* **REQUIRED WORK**:
Among the entries that follow, some lines contain the word "Wallet". Show all of them.

(Collected data)
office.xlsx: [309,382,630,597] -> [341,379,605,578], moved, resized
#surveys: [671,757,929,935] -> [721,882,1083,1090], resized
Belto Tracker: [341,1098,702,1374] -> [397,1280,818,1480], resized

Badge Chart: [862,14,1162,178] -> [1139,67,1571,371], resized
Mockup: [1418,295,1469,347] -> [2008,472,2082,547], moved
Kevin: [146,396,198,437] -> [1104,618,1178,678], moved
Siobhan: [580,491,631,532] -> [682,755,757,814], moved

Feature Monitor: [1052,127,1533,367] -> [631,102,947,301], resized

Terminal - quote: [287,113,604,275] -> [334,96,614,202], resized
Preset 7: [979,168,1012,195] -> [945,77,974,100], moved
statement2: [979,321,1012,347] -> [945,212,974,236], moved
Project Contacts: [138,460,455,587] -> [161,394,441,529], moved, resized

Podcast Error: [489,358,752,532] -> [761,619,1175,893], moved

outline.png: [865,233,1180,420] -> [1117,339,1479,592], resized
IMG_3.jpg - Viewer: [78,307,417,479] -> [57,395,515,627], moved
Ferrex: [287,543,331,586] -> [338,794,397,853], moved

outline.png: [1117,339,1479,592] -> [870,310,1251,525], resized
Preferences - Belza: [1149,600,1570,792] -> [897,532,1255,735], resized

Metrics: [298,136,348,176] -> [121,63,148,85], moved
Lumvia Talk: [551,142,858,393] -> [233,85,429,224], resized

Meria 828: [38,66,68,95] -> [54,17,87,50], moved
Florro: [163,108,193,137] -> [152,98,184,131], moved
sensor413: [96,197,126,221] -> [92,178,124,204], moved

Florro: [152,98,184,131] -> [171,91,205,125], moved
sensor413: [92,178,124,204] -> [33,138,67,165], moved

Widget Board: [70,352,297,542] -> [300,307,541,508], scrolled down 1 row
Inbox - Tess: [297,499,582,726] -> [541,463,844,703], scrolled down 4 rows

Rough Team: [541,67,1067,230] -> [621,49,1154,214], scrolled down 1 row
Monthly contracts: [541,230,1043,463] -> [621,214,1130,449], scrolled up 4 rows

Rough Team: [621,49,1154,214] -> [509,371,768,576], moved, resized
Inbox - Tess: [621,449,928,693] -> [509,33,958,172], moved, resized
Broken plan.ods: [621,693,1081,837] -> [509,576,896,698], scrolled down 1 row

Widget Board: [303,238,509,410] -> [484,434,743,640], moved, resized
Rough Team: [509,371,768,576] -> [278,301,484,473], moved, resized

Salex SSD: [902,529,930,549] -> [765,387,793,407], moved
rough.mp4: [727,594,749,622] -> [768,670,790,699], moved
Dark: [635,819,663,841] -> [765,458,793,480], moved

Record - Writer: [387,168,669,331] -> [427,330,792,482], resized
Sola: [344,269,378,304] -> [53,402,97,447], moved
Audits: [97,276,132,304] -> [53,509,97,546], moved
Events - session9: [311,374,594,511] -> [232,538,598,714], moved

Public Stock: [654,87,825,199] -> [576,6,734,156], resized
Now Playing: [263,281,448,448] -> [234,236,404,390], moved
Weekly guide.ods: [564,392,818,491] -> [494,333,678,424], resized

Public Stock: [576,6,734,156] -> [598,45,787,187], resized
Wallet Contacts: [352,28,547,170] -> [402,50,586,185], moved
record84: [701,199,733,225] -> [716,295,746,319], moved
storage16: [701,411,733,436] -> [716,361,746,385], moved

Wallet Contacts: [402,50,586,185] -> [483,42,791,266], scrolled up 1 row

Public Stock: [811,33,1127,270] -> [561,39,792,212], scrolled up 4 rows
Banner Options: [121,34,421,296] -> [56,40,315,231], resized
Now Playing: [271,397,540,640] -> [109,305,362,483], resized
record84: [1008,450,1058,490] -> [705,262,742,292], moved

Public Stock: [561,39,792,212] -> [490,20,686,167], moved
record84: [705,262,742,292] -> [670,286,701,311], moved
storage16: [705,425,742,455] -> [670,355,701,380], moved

* **EXERCISE RESPONSE**:
Wallet Contacts: [352,28,547,170] -> [402,50,586,185], moved
Wallet Contacts: [402,50,586,185] -> [483,42,791,266], scrolled up 1 row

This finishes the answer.